» WHAT THE TASK REQUIRES: The lines below must be transcribed exactly as given, with the images removed.

++++++++

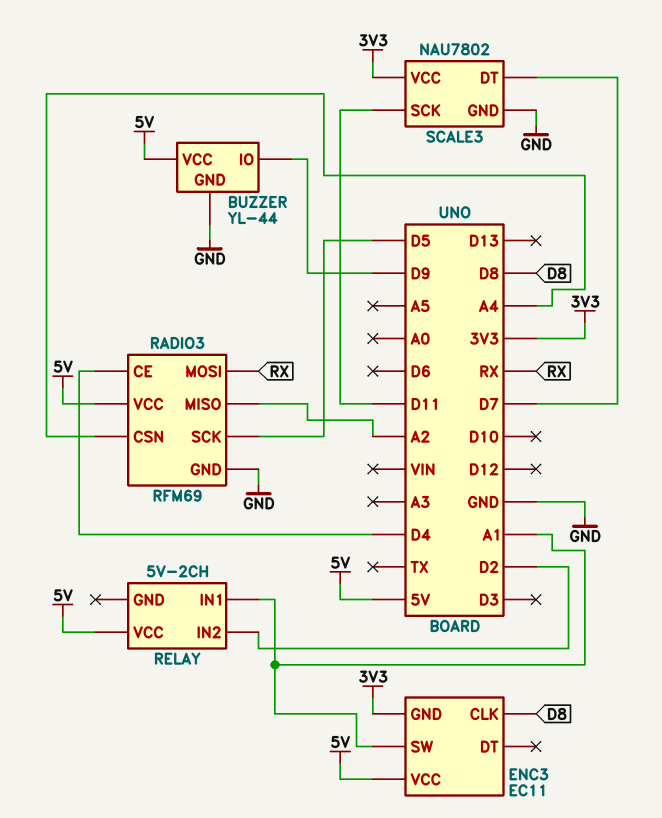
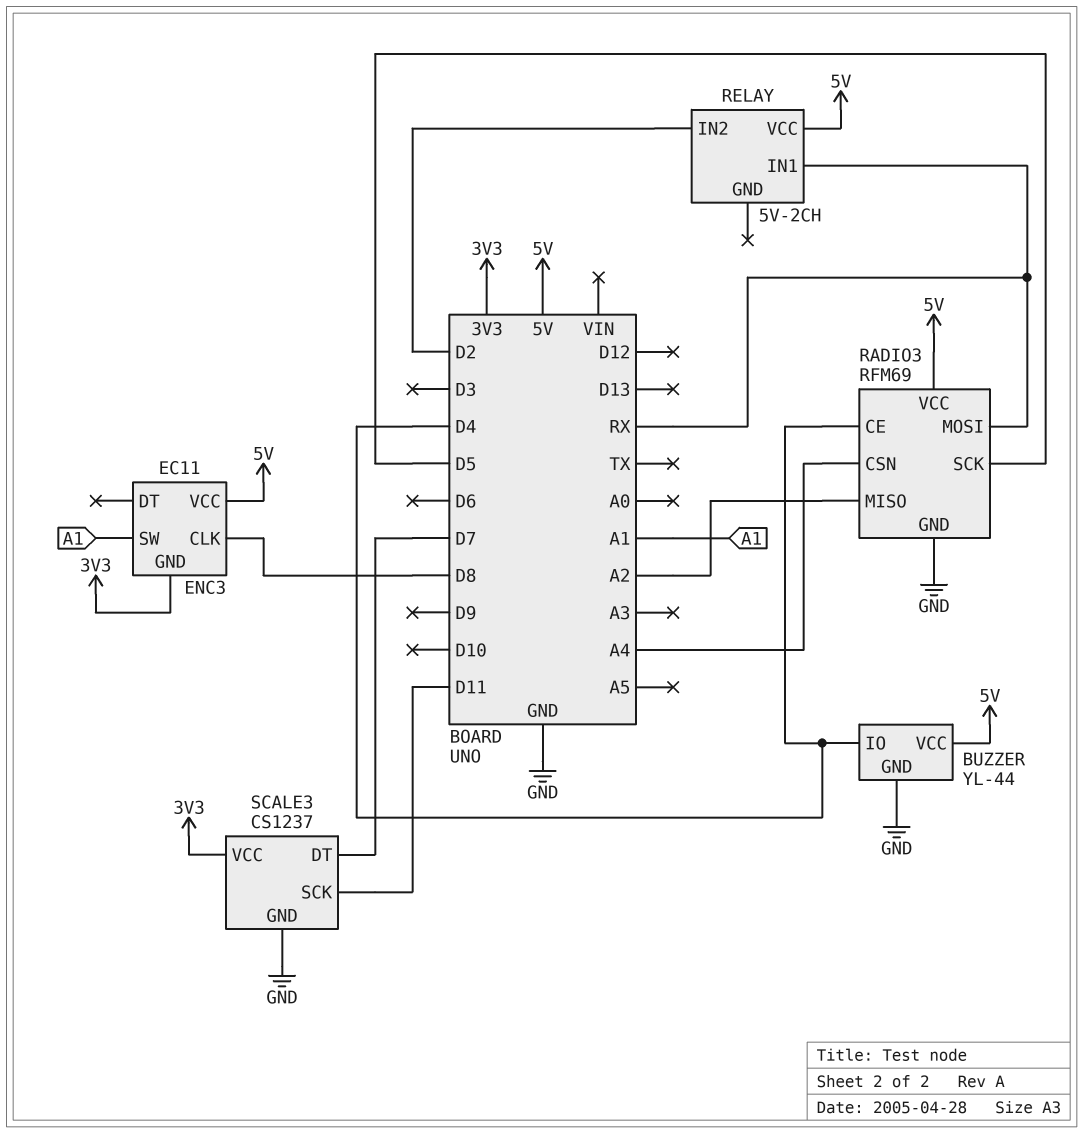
BUZZER pin IO: D9 -> D4
RELAY pin IN1: A1 -> RX
SCALE3: NAU7802 -> CS1237

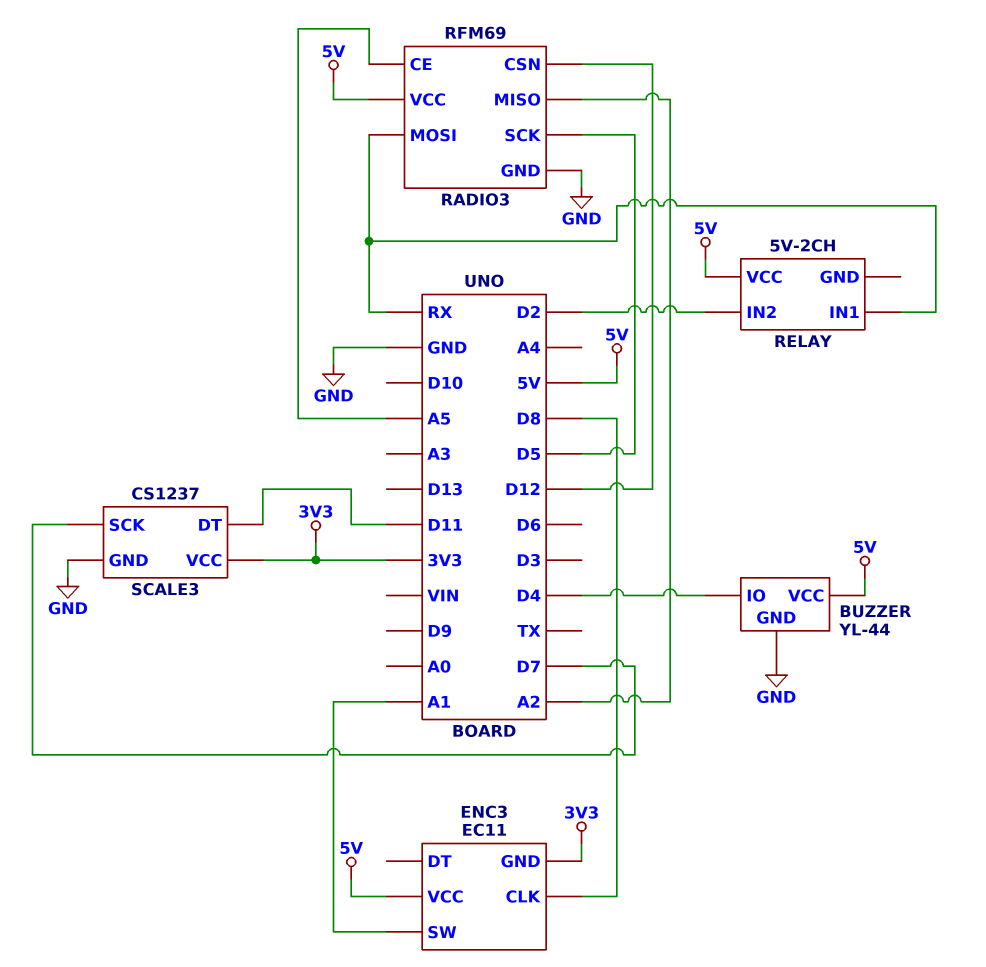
RADIO3 pin CE: D4 -> A5
RADIO3 pin CSN: A4 -> D12
SCALE3 pin DT: D7 -> D11
SCALE3 pin SCK: D11 -> D7

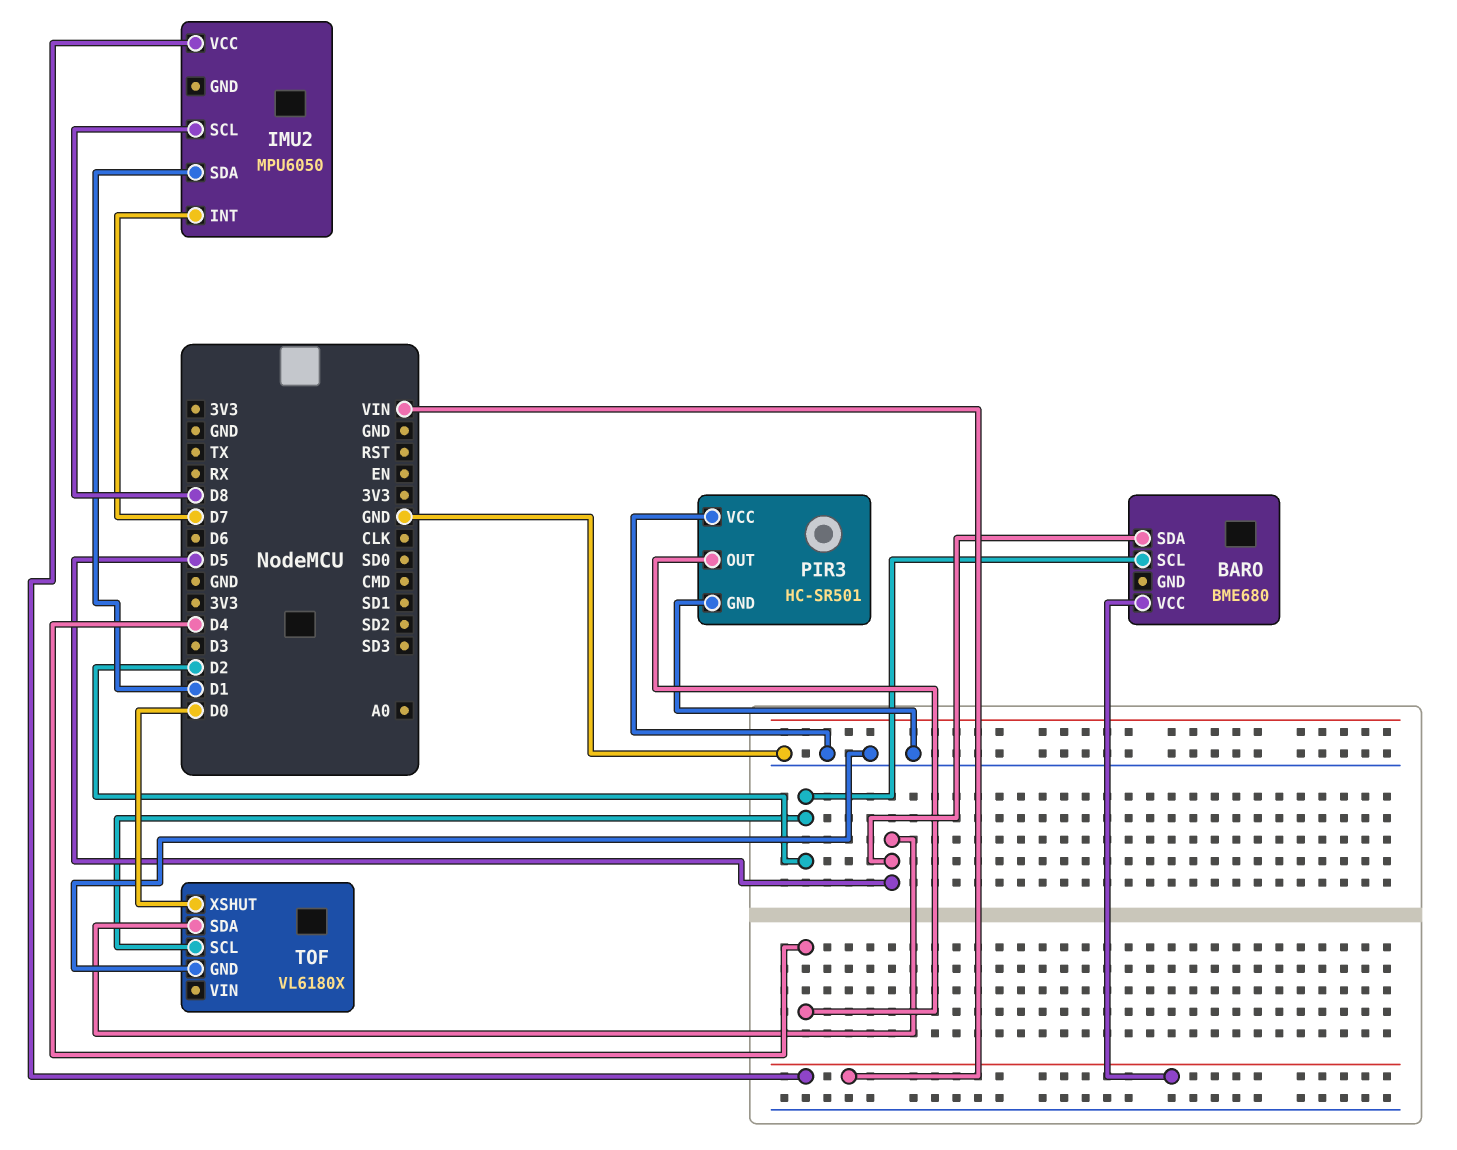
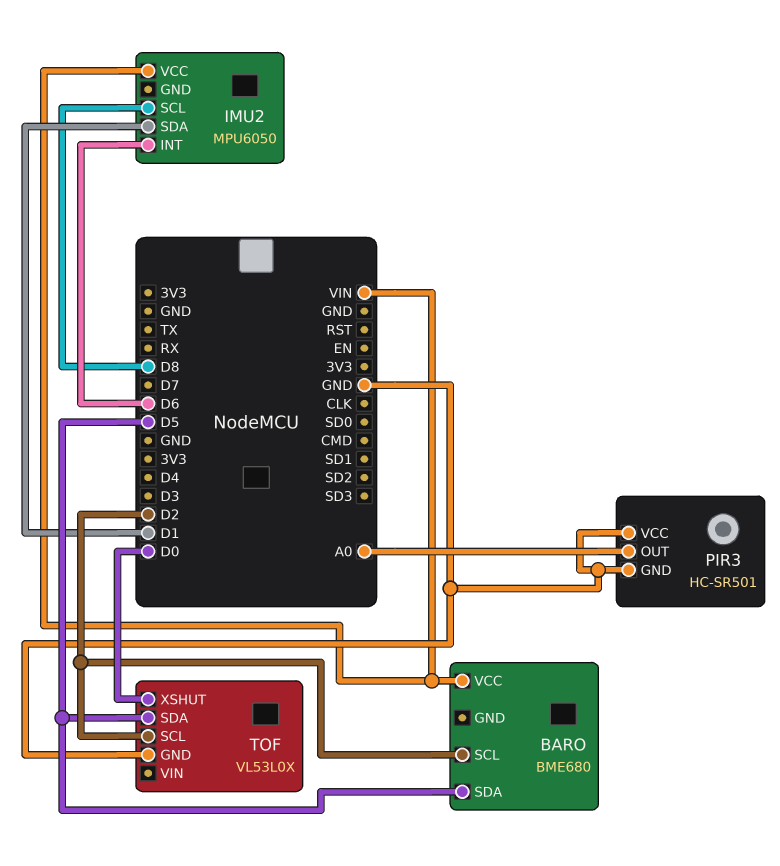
IMU2 pin INT: D7 -> D6
PIR3 pin OUT: D4 -> A0
TOF: VL6180X -> VL53L0X

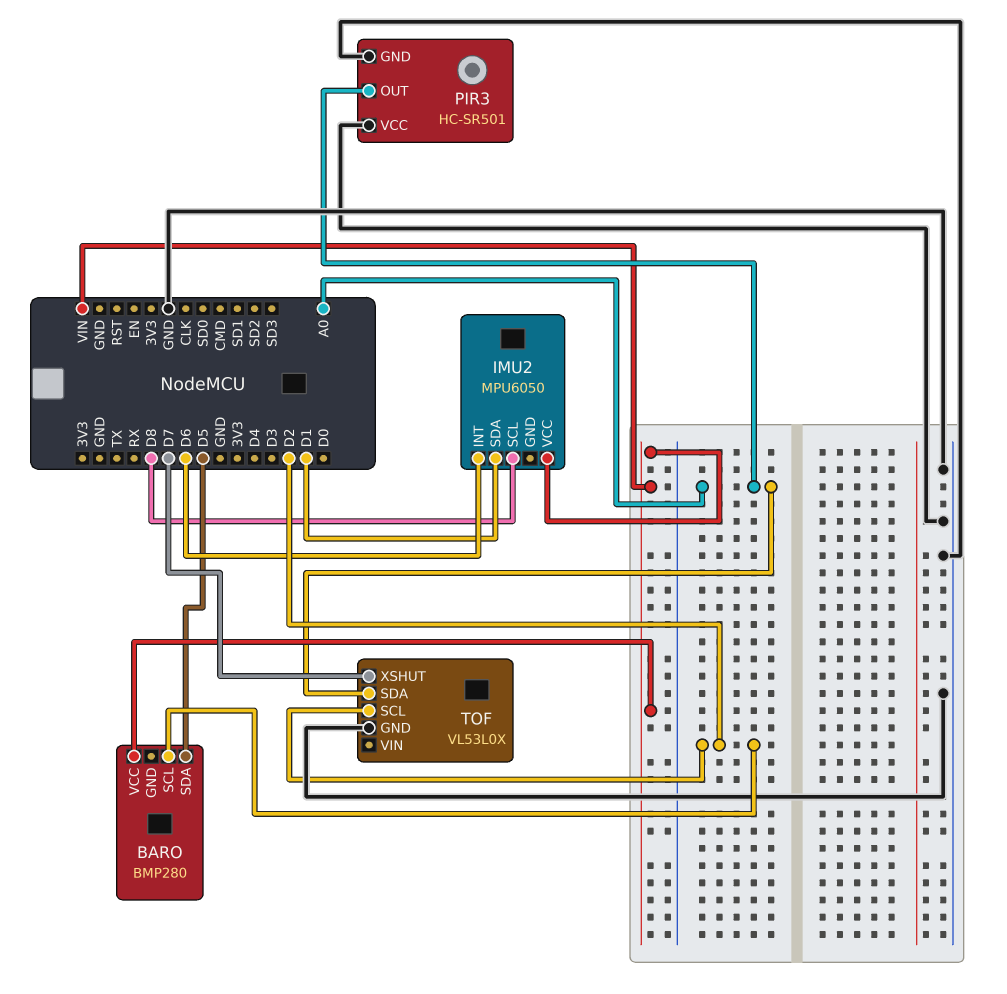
BARO: BME680 -> BMP280
TOF pin SDA: D5 -> A0
TOF pin XSHUT: D0 -> D7

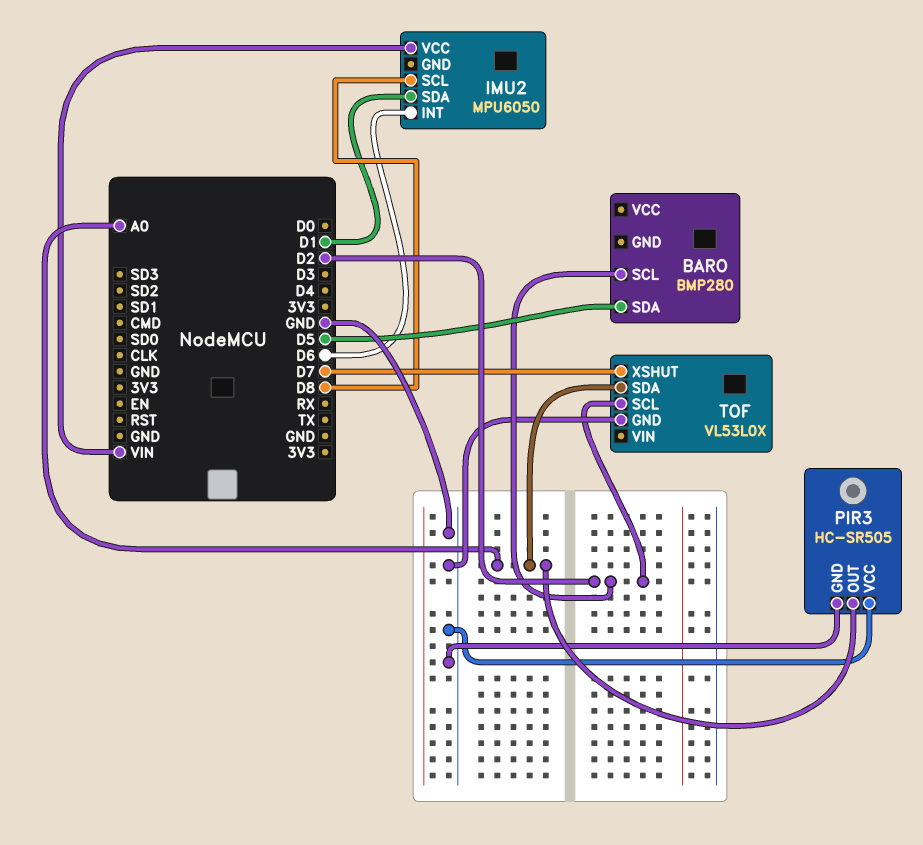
BARO pin VCC: VIN -> none
PIR3: HC-SR501 -> HC-SR505

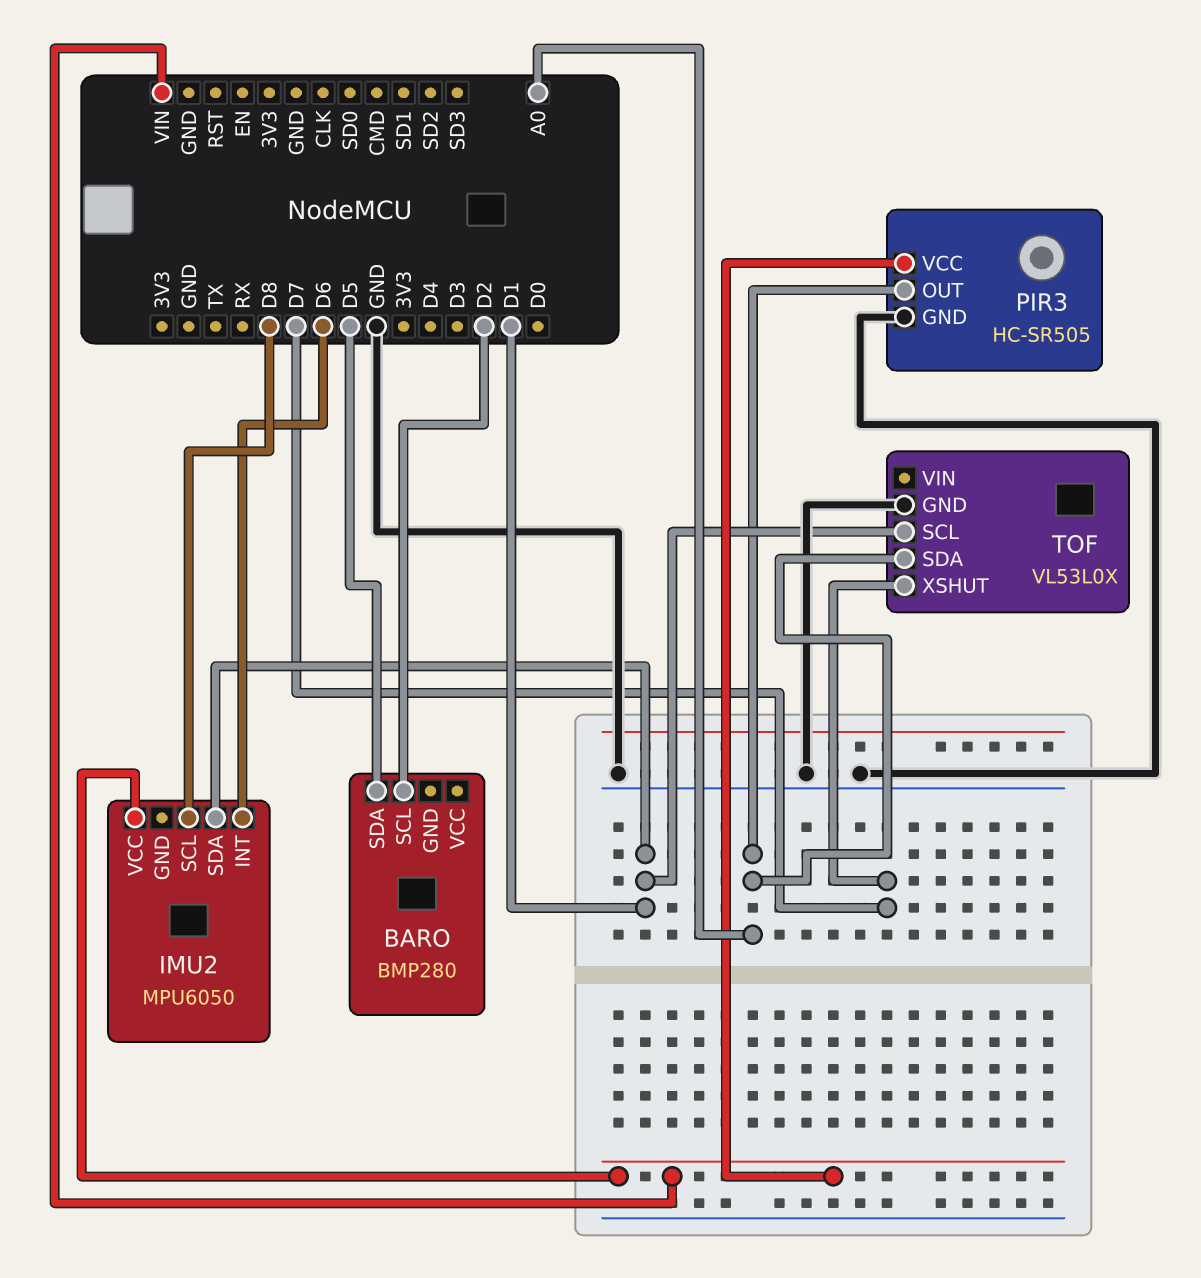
PIR3 pin VCC: GND -> VIN
TOF pin SCL: D2 -> D1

++++++++

» ANSWER TO THIS EXERCISE:
BUZZER pin IO: D9 -> D4
RELAY pin IN1: A1 -> RX
SCALE3: NAU7802 -> CS1237

RADIO3 pin CE: D4 -> A5
RADIO3 pin CSN: A4 -> D12
SCALE3 pin DT: D7 -> D11
SCALE3 pin SCK: D11 -> D7

IMU2 pin INT: D7 -> D6
PIR3 pin OUT: D4 -> A0
TOF: VL6180X -> VL53L0X

BARO: BME680 -> BMP280
TOF pin SDA: D5 -> A0
TOF pin XSHUT: D0 -> D7

BARO pin VCC: VIN -> none
PIR3: HC-SR501 -> HC-SR505

PIR3 pin VCC: GND -> VIN
TOF pin SCL: D2 -> D1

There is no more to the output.